## INPUT DATA
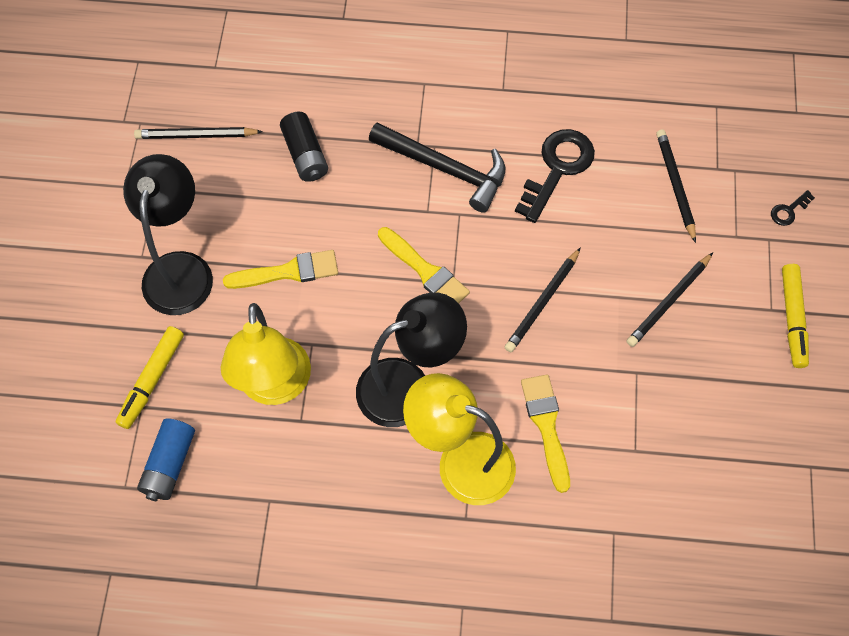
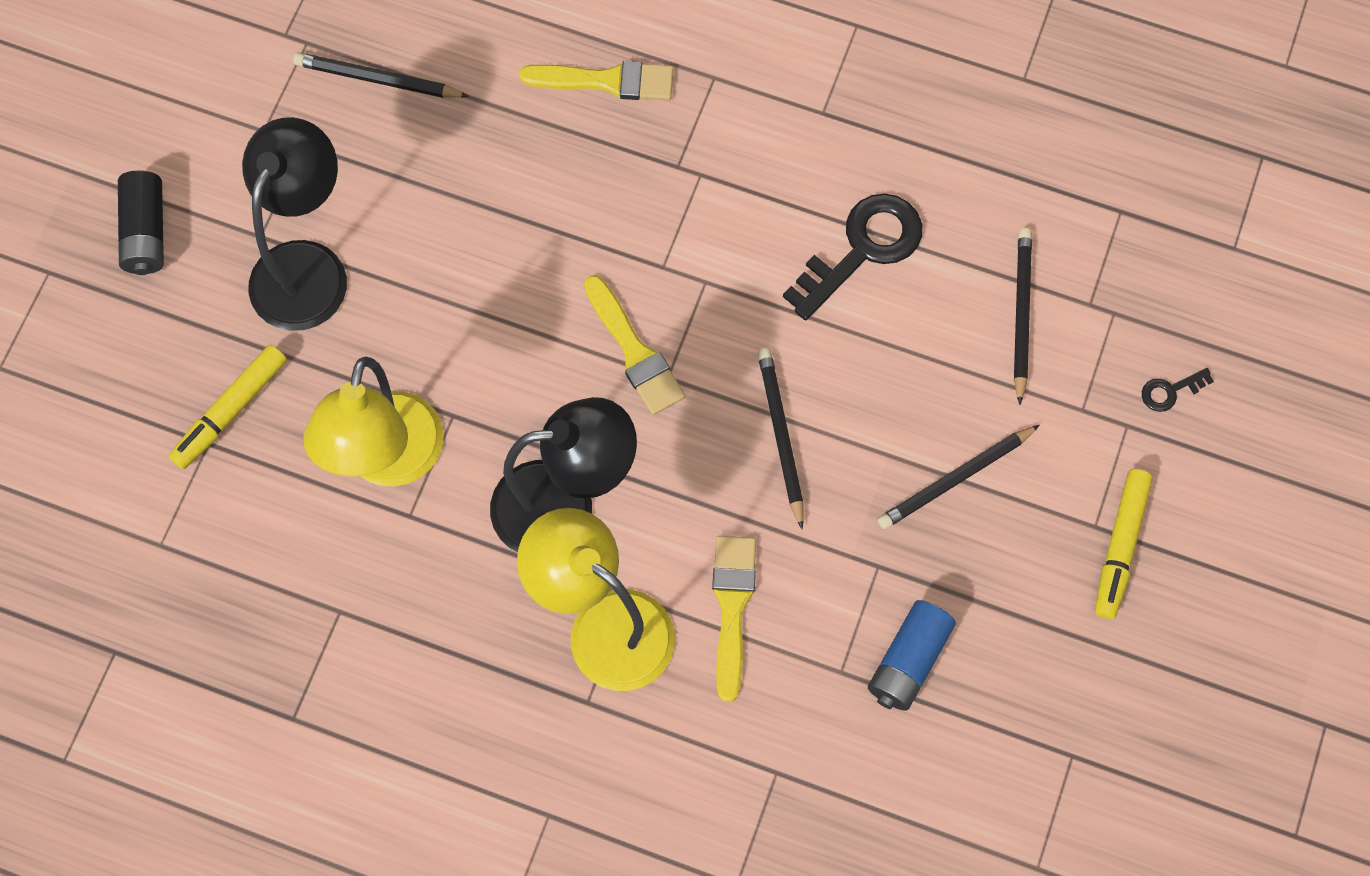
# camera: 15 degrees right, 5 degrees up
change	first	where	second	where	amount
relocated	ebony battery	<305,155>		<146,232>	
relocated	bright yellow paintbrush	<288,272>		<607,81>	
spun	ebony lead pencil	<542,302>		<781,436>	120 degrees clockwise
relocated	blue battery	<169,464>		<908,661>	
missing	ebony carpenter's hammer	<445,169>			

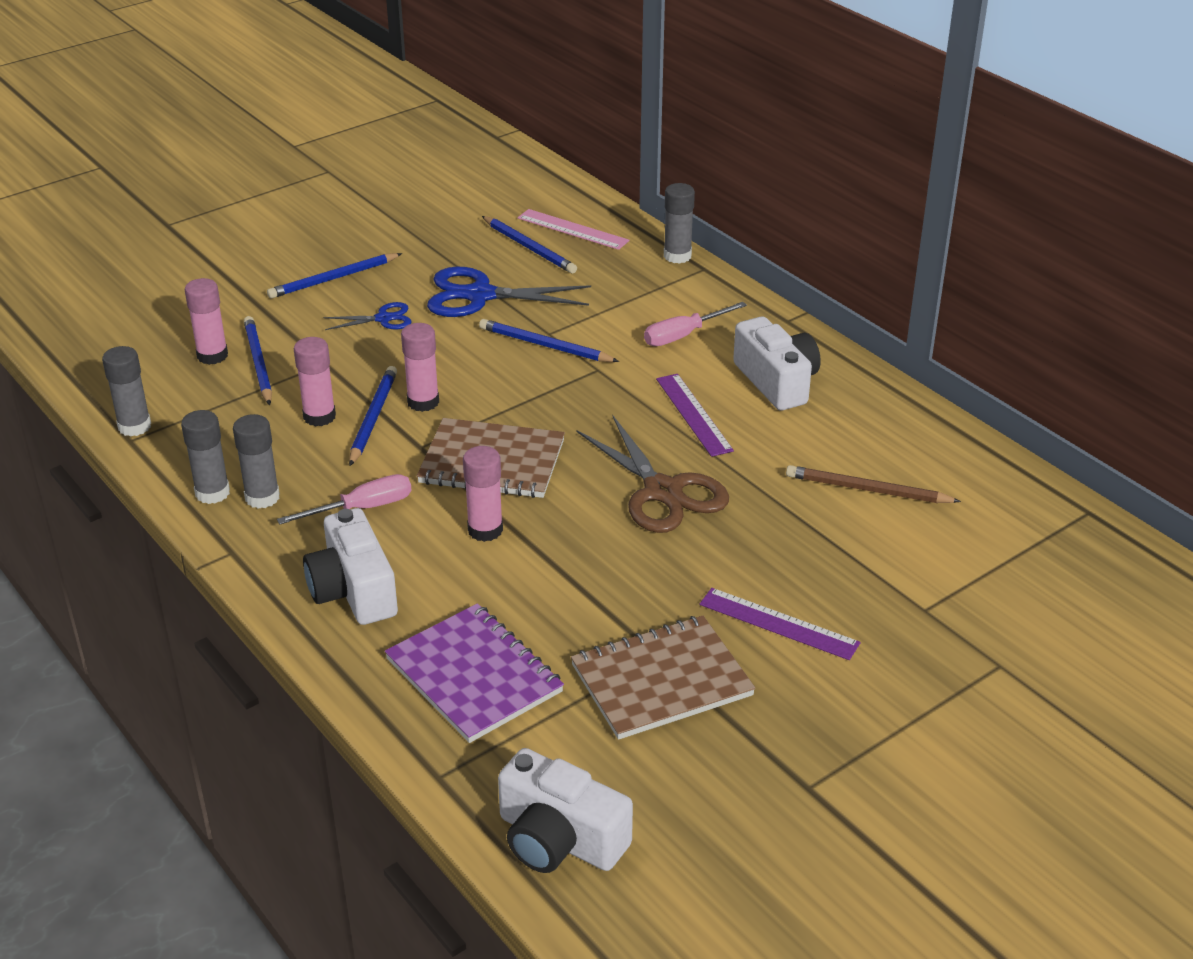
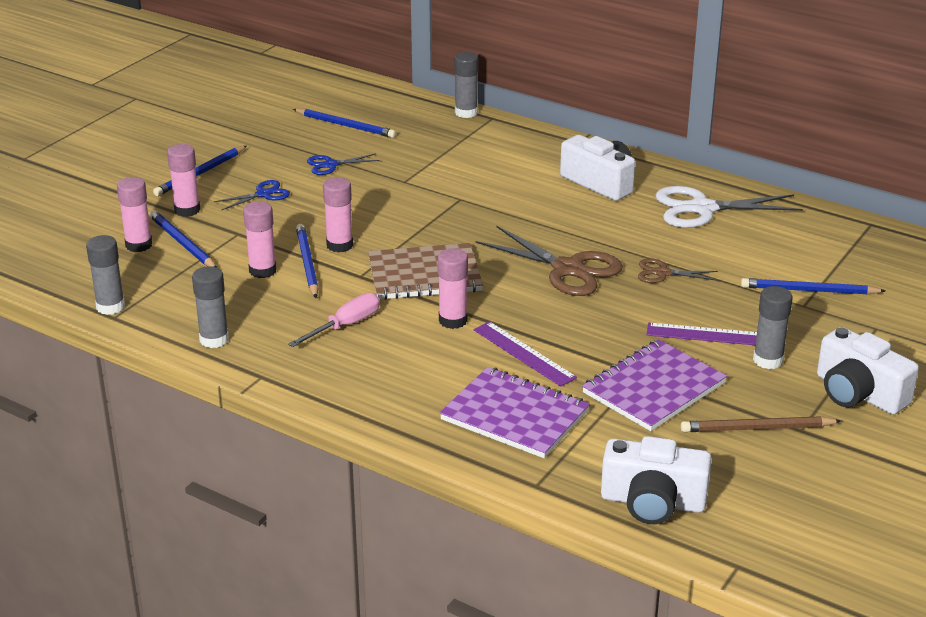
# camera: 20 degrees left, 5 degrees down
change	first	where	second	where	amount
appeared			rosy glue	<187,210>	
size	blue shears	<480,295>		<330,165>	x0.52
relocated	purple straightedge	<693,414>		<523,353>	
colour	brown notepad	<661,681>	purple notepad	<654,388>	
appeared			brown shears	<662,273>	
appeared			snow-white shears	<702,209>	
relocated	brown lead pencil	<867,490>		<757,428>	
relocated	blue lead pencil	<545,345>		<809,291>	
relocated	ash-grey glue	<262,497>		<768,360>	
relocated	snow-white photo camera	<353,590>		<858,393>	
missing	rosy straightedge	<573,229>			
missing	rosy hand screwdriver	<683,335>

## TASK BRIEF
Copy, from the data above, every line where the word "battery" appears.

## ANSWER TO THE EXERCISE
relocated	ebony battery	<305,155>		<146,232>	
relocated	blue battery	<169,464>		<908,661>	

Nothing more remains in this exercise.